--- Start GIVEN ENTRIES ---

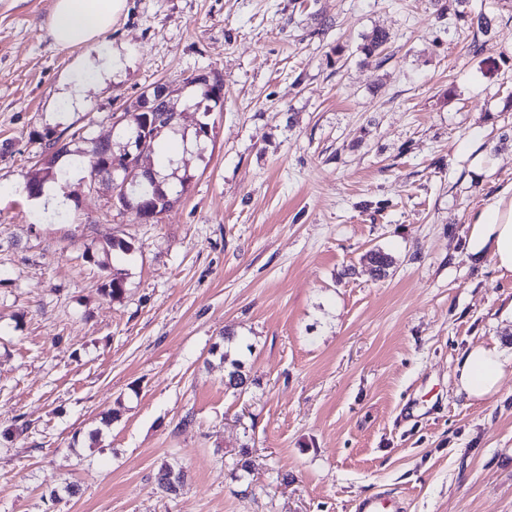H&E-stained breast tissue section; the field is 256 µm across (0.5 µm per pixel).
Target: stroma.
Listing matches in <instances>:
<instances>
[{
    "label": "stroma",
    "instance_id": "1",
    "mask_svg": "<svg viewBox=\"0 0 512 512\" xmlns=\"http://www.w3.org/2000/svg\"><path fill=\"white\" fill-rule=\"evenodd\" d=\"M52 8L0 0V512H357L380 493L512 512V274L466 253L512 182V0H466L495 18L477 54L430 0H126L99 47L122 66L77 102L61 86L83 52L52 43ZM376 28L382 65L359 50ZM203 71L223 107L183 115L213 137L159 221L80 175L29 197L46 131L112 136L121 159L125 104ZM112 238L132 252L103 255ZM475 345L505 362L485 401L456 387Z\"/></svg>",
    "mask_w": 512,
    "mask_h": 512
}]
</instances>
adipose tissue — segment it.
Returning a JSON list of instances; mask_svg holds the SVG:
<instances>
[{
	"label": "adipose tissue",
	"mask_w": 512,
	"mask_h": 512,
	"mask_svg": "<svg viewBox=\"0 0 512 512\" xmlns=\"http://www.w3.org/2000/svg\"><path fill=\"white\" fill-rule=\"evenodd\" d=\"M126 0H54L48 33L62 48L82 47V67L97 66L94 54L100 37L123 13ZM472 259L491 257L501 273L512 274V183L499 188L474 217L467 239ZM505 365L493 350L472 347L459 370L457 388L466 397L487 400L495 396Z\"/></svg>",
	"instance_id": "adipose-tissue-1"
}]
</instances>
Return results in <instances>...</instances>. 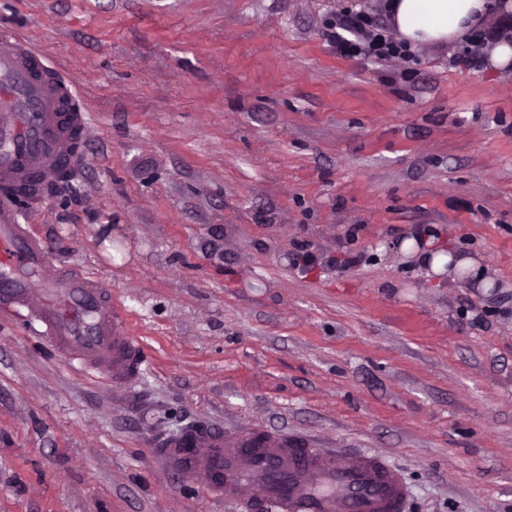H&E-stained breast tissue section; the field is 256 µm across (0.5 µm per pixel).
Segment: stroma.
Instances as JSON below:
<instances>
[{
  "mask_svg": "<svg viewBox=\"0 0 512 512\" xmlns=\"http://www.w3.org/2000/svg\"><path fill=\"white\" fill-rule=\"evenodd\" d=\"M387 2L0 0L93 120L33 228L150 363L112 387L0 318V512H240L153 456L198 421L380 453L405 512H512V63L337 56L327 23ZM429 231L483 279L420 264Z\"/></svg>",
  "mask_w": 512,
  "mask_h": 512,
  "instance_id": "obj_1",
  "label": "stroma"
}]
</instances>
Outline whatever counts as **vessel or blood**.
Wrapping results in <instances>:
<instances>
[{
	"instance_id": "obj_1",
	"label": "vessel or blood",
	"mask_w": 512,
	"mask_h": 512,
	"mask_svg": "<svg viewBox=\"0 0 512 512\" xmlns=\"http://www.w3.org/2000/svg\"><path fill=\"white\" fill-rule=\"evenodd\" d=\"M76 96L73 80L42 51L0 29V309L37 326L43 343L89 375L127 387L149 359L110 289L83 267L54 259L13 203L18 192L82 161L91 116L75 106ZM153 447L168 470L203 476L213 495L243 512H403L408 495L383 456L357 453L345 463L296 436L246 428L229 439L222 428L193 424Z\"/></svg>"
}]
</instances>
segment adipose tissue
Instances as JSON below:
<instances>
[{
	"instance_id": "1",
	"label": "adipose tissue",
	"mask_w": 512,
	"mask_h": 512,
	"mask_svg": "<svg viewBox=\"0 0 512 512\" xmlns=\"http://www.w3.org/2000/svg\"><path fill=\"white\" fill-rule=\"evenodd\" d=\"M489 0H395L392 24L412 42L453 43L476 27Z\"/></svg>"
}]
</instances>
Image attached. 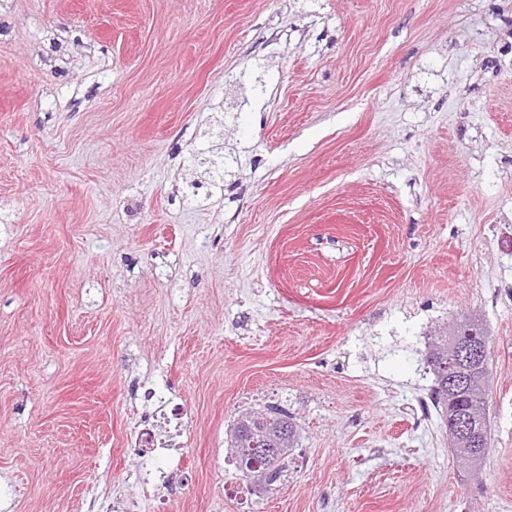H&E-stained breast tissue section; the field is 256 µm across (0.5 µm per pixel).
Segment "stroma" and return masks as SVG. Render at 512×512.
Wrapping results in <instances>:
<instances>
[{
	"mask_svg": "<svg viewBox=\"0 0 512 512\" xmlns=\"http://www.w3.org/2000/svg\"><path fill=\"white\" fill-rule=\"evenodd\" d=\"M467 316L478 479L414 423ZM0 512H512V0H0ZM486 383L487 382L484 381L481 377L476 376L470 383L467 393L463 392L464 395H468V398L464 397L463 400L467 405V409L469 410L470 414L473 417L482 420L485 427H487L488 424V415L485 401ZM258 413L260 412H250L243 416L236 424L233 432L234 444L232 445V447L234 448V459L236 466L240 469V471L243 474L245 473V470L250 472V469L248 468L247 465L245 466V468L240 466L242 452L239 448H248L247 446H245L246 442L244 441V439L241 438V435L238 434V431L241 430V427L243 425H250L253 429L259 431L266 439H268L270 444L274 445V447L271 448H250L248 453L250 456H255L261 459V461H266L267 463L268 461H270V463H268L267 465L271 467L272 470L276 469L275 464L277 463V460H273V458H276L283 448H293V442L295 441V428L293 438L288 440V444H283L281 442V436L277 434V430L272 425H266V423H264L263 421L257 422Z\"/></svg>",
	"mask_w": 512,
	"mask_h": 512,
	"instance_id": "35a3bbf8",
	"label": "stroma"
}]
</instances>
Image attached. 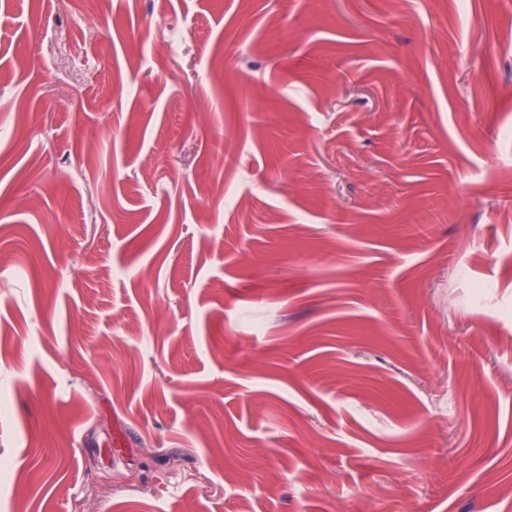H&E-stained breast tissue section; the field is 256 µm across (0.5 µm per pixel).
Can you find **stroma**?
<instances>
[{
	"instance_id": "35a3bbf8",
	"label": "stroma",
	"mask_w": 512,
	"mask_h": 512,
	"mask_svg": "<svg viewBox=\"0 0 512 512\" xmlns=\"http://www.w3.org/2000/svg\"><path fill=\"white\" fill-rule=\"evenodd\" d=\"M0 0V512H512V0Z\"/></svg>"
}]
</instances>
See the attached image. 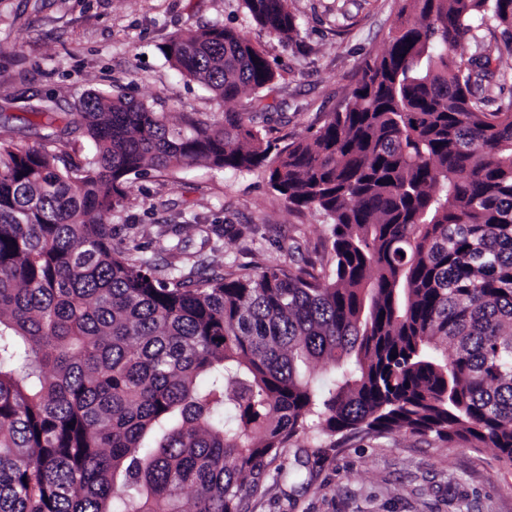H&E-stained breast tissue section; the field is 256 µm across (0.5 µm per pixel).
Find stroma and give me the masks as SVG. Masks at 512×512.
I'll list each match as a JSON object with an SVG mask.
<instances>
[{
  "label": "stroma",
  "instance_id": "obj_1",
  "mask_svg": "<svg viewBox=\"0 0 512 512\" xmlns=\"http://www.w3.org/2000/svg\"><path fill=\"white\" fill-rule=\"evenodd\" d=\"M289 6L300 23L290 44L262 30L242 0H0V106L49 99L73 114L86 92L121 89L174 123L188 112L221 118L223 101L160 52L176 34L219 23L260 44L278 72L230 108L253 114L266 140L284 146L349 98L357 69L385 49L399 2ZM112 222L118 249L140 243L162 264L180 242L220 271L302 265L329 246L324 218L290 206L262 174L204 166L135 179ZM317 442L284 448L286 477L269 480L248 512H512V470L495 449L405 432Z\"/></svg>",
  "mask_w": 512,
  "mask_h": 512
}]
</instances>
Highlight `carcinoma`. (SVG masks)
I'll list each match as a JSON object with an SVG mask.
<instances>
[{"label": "carcinoma", "instance_id": "carcinoma-1", "mask_svg": "<svg viewBox=\"0 0 512 512\" xmlns=\"http://www.w3.org/2000/svg\"><path fill=\"white\" fill-rule=\"evenodd\" d=\"M244 2L299 36L288 0ZM400 2L345 108L275 152L240 112L172 124L97 91L76 120L26 106L37 148L0 138V512H247L314 431L434 435L512 468V93L486 96L512 0ZM167 46L227 104L276 77L223 25ZM195 165L318 211L329 266L161 272L117 250L133 180Z\"/></svg>", "mask_w": 512, "mask_h": 512}]
</instances>
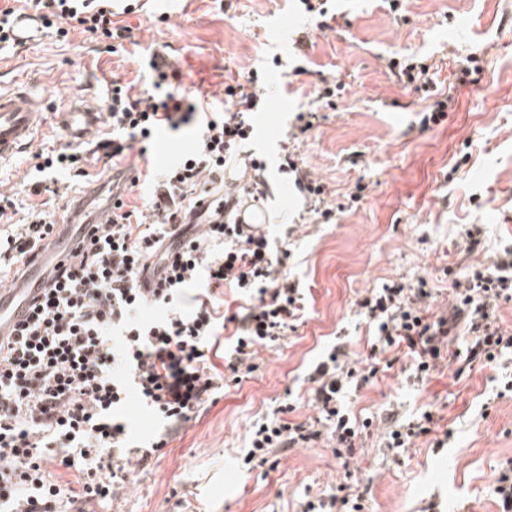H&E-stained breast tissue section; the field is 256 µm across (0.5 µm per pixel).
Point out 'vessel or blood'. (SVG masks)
Segmentation results:
<instances>
[{"label": "vessel or blood", "mask_w": 512, "mask_h": 512, "mask_svg": "<svg viewBox=\"0 0 512 512\" xmlns=\"http://www.w3.org/2000/svg\"><path fill=\"white\" fill-rule=\"evenodd\" d=\"M44 108V101L31 97L23 89L0 93V161L12 159L29 145L36 127L44 121ZM102 122L103 114L98 108L73 106L66 110L63 125L71 137L83 140ZM126 180V171L120 169L100 180L98 186L85 191L72 204L60 225L59 235L45 246L40 257L28 265L22 276L12 278L8 286L0 287V340L15 336L58 267L71 261L90 225L109 222L112 206L100 203L101 193L106 188L119 193Z\"/></svg>", "instance_id": "obj_1"}]
</instances>
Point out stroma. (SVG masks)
Listing matches in <instances>:
<instances>
[{
    "label": "stroma",
    "mask_w": 512,
    "mask_h": 512,
    "mask_svg": "<svg viewBox=\"0 0 512 512\" xmlns=\"http://www.w3.org/2000/svg\"><path fill=\"white\" fill-rule=\"evenodd\" d=\"M123 18L132 41L108 52L79 32L59 39L37 33L0 55V90L25 87L46 103L45 120L29 150L0 163V193L14 199L18 218L31 205L63 216L70 199L99 181L107 164L89 165V179L57 172L59 194H31L42 175L31 156L71 141L60 112L102 106L113 78L144 87L152 54L169 56L187 85L217 91L225 76L265 73L266 105L253 116L248 152L267 162L270 191L264 229L275 251H289L286 270L298 282L305 315L294 332L257 355L259 368L227 384L215 405L188 423L147 466L136 469L121 512H294L305 493L328 494L354 470L370 500L369 512H500L494 482L512 461V395H496L495 372L442 370L426 386L406 380L407 357L376 380L350 392L351 416L371 420L356 459L343 464L330 442L279 453L276 469L248 468L247 437L254 423L289 408L290 420L316 417L308 402L312 364L341 344L351 360L367 353L368 324L356 302L394 280L426 278L447 289L445 271L464 243L462 225L484 227L472 263H490L512 242V0H327L332 18L319 30L300 0H140ZM313 42L298 53L296 31ZM429 57L435 79L450 97L446 116L419 125L420 93L405 87L390 61ZM478 57L468 84L455 62ZM203 59L210 67L195 72ZM302 75H295V68ZM343 85L322 107L314 128L295 135V117L318 94L321 77ZM291 148L327 187L328 224H305L310 204L282 173ZM436 410L434 435L405 452L384 446L388 415L417 417ZM447 436L444 447L435 437Z\"/></svg>",
    "instance_id": "1"
}]
</instances>
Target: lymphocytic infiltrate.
<instances>
[{
    "instance_id": "f902f5d3",
    "label": "lymphocytic infiltrate",
    "mask_w": 512,
    "mask_h": 512,
    "mask_svg": "<svg viewBox=\"0 0 512 512\" xmlns=\"http://www.w3.org/2000/svg\"><path fill=\"white\" fill-rule=\"evenodd\" d=\"M33 19L57 37L70 29L97 43H123L131 28L113 19L112 0H31ZM144 89L113 81L104 105L111 137L96 148L112 163L128 162L131 185L146 184L142 203L121 201L110 223L74 256L60 278L46 288L12 345L0 346V512H104L130 485L133 466L146 465L166 448L173 433L197 419L215 402L221 372L209 358L220 323H236L225 362L231 375L253 372L262 347L287 336L303 316L302 295L284 270L285 256L271 247L264 230L243 235L232 222L241 198H265L266 164L253 162L246 185L224 182L226 167L240 163L253 127L252 112L263 98L259 76L224 84V106L204 111L198 93L186 90L182 70L164 55L148 62ZM423 57L399 66L407 83L428 93L422 125L438 122L448 109ZM195 131L190 152L156 166L150 143L160 129ZM43 173L34 191H51L58 170L86 176L89 159L76 148L35 152ZM52 215L29 211L11 225L0 250L24 261L46 243L55 227ZM178 238L174 256L170 238ZM159 276L156 288L142 291L145 267ZM450 308L427 313L433 291L426 280L392 282L358 300L374 338L362 368L343 364L340 347L329 349L309 373V400L315 422L276 416L254 424L246 462L265 465L277 448H309L323 432L336 442L338 458L356 454V426L343 398L348 383L366 384L379 371L381 357L404 353L413 361V379L427 383L454 354L462 369L505 366L512 360V329L497 310L512 302V247L500 249L489 266L449 271ZM202 291L184 308L186 289ZM230 288L249 302L244 314L226 315L219 291ZM166 308L164 317L144 319L145 309ZM136 390L159 418L161 432L135 444L114 413ZM364 494L351 484L305 500L299 512H364Z\"/></svg>"
}]
</instances>
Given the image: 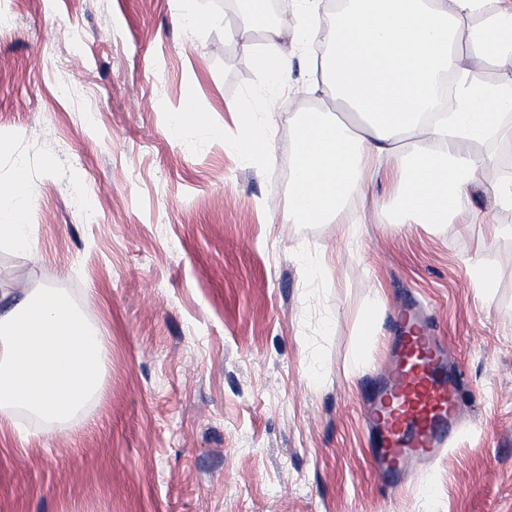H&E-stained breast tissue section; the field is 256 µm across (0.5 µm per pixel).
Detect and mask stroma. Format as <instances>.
Instances as JSON below:
<instances>
[{
  "mask_svg": "<svg viewBox=\"0 0 512 512\" xmlns=\"http://www.w3.org/2000/svg\"><path fill=\"white\" fill-rule=\"evenodd\" d=\"M0 13V208L16 172L36 191L30 248L0 245V293L57 290L106 347L104 394L71 432L28 413L0 427V512H512V209L481 194L447 230L401 228L397 182L372 165L340 223H301L289 116L361 118L309 56L268 79L226 38L222 0ZM186 107L202 122L173 124ZM236 109L269 154L235 143ZM402 290L462 368L464 427L392 490L361 393Z\"/></svg>",
  "mask_w": 512,
  "mask_h": 512,
  "instance_id": "stroma-1",
  "label": "stroma"
}]
</instances>
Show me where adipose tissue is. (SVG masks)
<instances>
[{"label": "adipose tissue", "instance_id": "ef3b65f1", "mask_svg": "<svg viewBox=\"0 0 512 512\" xmlns=\"http://www.w3.org/2000/svg\"><path fill=\"white\" fill-rule=\"evenodd\" d=\"M265 0H234L229 36L273 81L285 82L290 54L273 23L259 25ZM301 46L324 36L318 68L337 103L357 113L359 128L332 113L292 117L295 164L291 205L305 222L340 214L363 189L362 166L385 163L398 179L401 221L447 226L453 210L477 191H493L512 209V178L484 181L485 158L471 144L512 141V96L482 79L465 57L512 84V0H294ZM262 40H255V32ZM15 209H0V244L25 247V213L35 190L17 173ZM104 338L63 294L33 292L0 304V421L19 411L38 417L47 434L68 431L104 389Z\"/></svg>", "mask_w": 512, "mask_h": 512}]
</instances>
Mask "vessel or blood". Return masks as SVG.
Masks as SVG:
<instances>
[{
  "label": "vessel or blood",
  "instance_id": "b4317fda",
  "mask_svg": "<svg viewBox=\"0 0 512 512\" xmlns=\"http://www.w3.org/2000/svg\"><path fill=\"white\" fill-rule=\"evenodd\" d=\"M461 383L422 302L407 298L395 316L391 363L374 379L362 412L373 468L384 483L449 446L459 429Z\"/></svg>",
  "mask_w": 512,
  "mask_h": 512
}]
</instances>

--- End GIVEN ENTRIES ---

WHAT NEEDS TO BE DONE:
From the entries above, collect every line with the string "carcinoma" in it.

EXERCISE OUTPUT:
Highlight `carcinoma`. (SVG masks)
[{"label": "carcinoma", "instance_id": "carcinoma-1", "mask_svg": "<svg viewBox=\"0 0 512 512\" xmlns=\"http://www.w3.org/2000/svg\"><path fill=\"white\" fill-rule=\"evenodd\" d=\"M244 2L299 36L288 0ZM400 2L345 108L275 152L240 112L172 124L97 91L76 120L26 106L37 148L0 138V512H247L314 431L434 435L512 468V93L486 96L512 0ZM167 46L227 104L276 77L223 25ZM195 165L318 211L329 266L161 272L117 250L133 180Z\"/></svg>", "mask_w": 512, "mask_h": 512}]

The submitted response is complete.